> [EXERCISE INSTRUCTIONS] Every line in the records below with the string "none" is to be copied out.

Start of Block

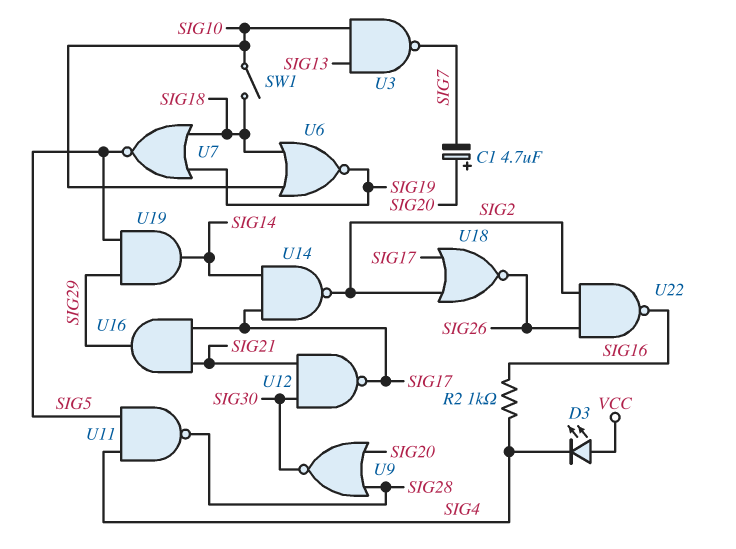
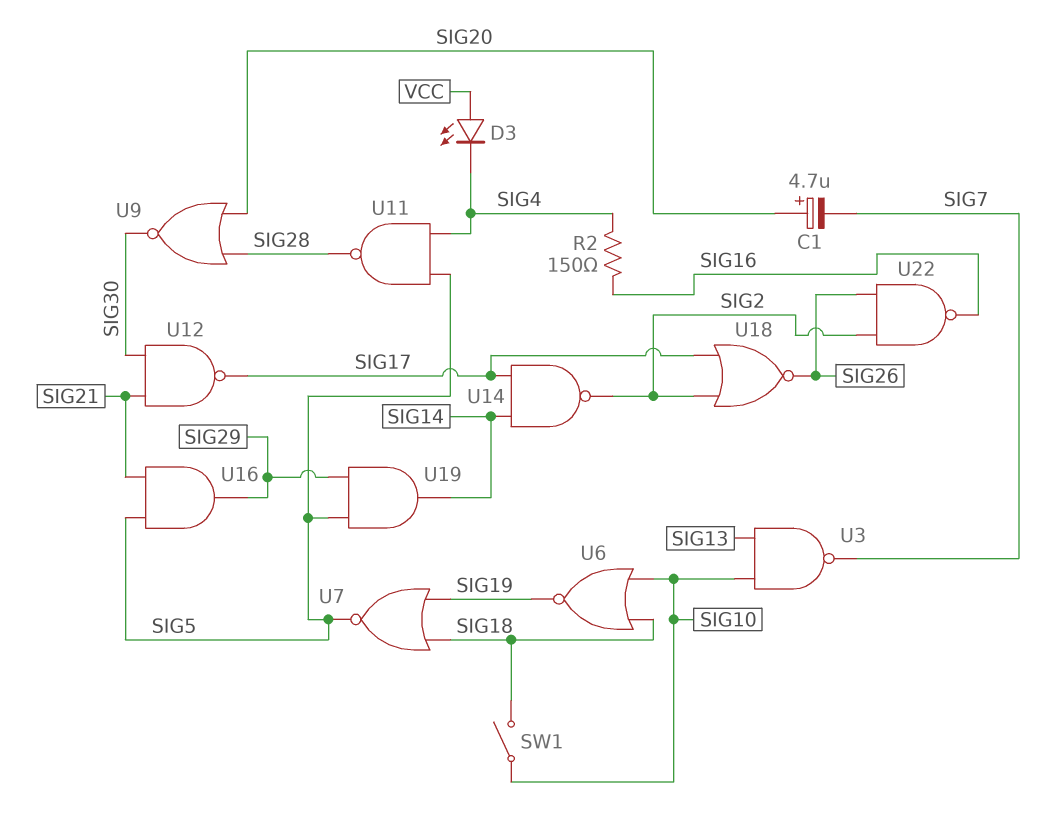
R2: 1k (SIG4, SIG16) -> 150 (SIG4, SIG16)
U16: AND (in SIG17, in SIG21, out SIG29) -> AND (in SIG5, in SIG21, out SIG29)

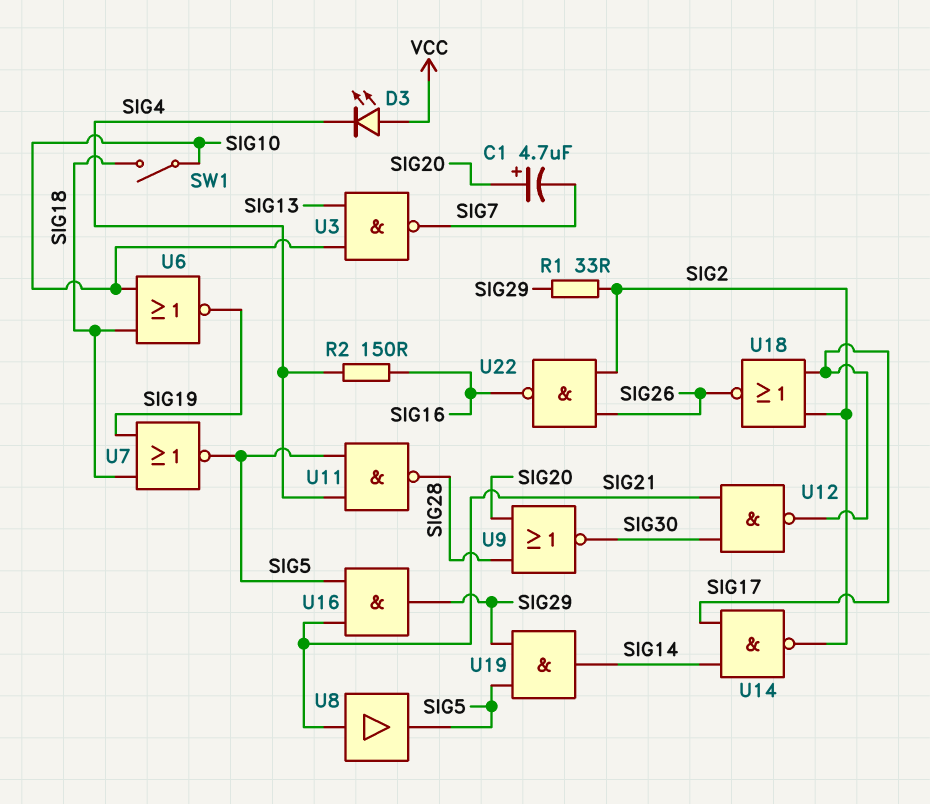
R1: none -> 33 (SIG2, SIG29)
U8: none -> buffer (in SIG21, out SIG5)

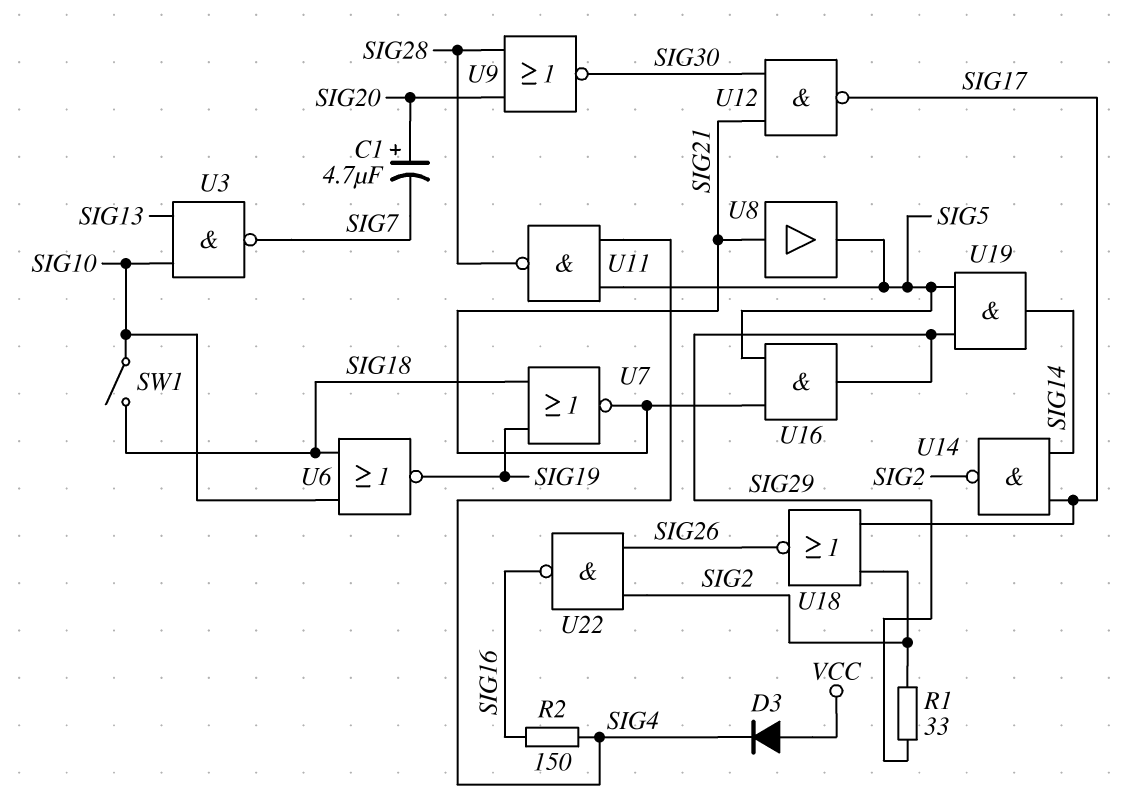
D3: LED (A VCC, K SIG4) -> diode (A VCC, K SIG4)
U7: NOR (in SIG18, in SIG19, out SIG5) -> NOR (in SIG18, in SIG19, out SIG21)

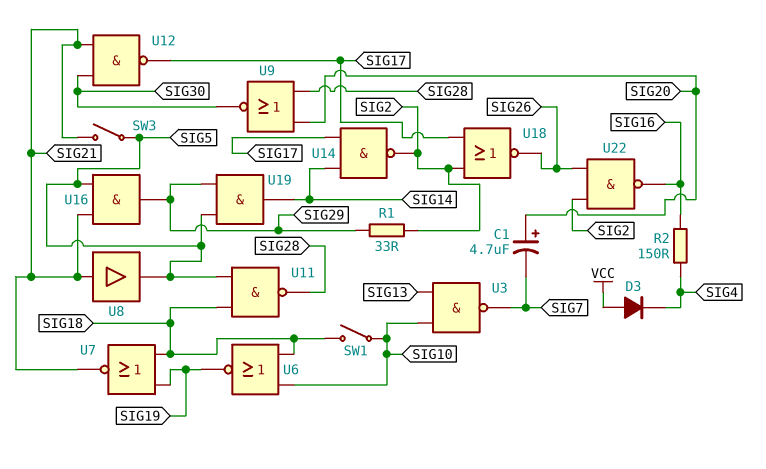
SW3: none -> switch (SIG5, SIG21)
U11: NAND (in SIG4, in SIG5, out SIG28) -> NAND (in SIG5, in SIG18, out SIG28)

End of Block

> [TASK SOLUTION]
R1: none -> 33 (SIG2, SIG29)
U8: none -> buffer (in SIG21, out SIG5)
SW3: none -> switch (SIG5, SIG21)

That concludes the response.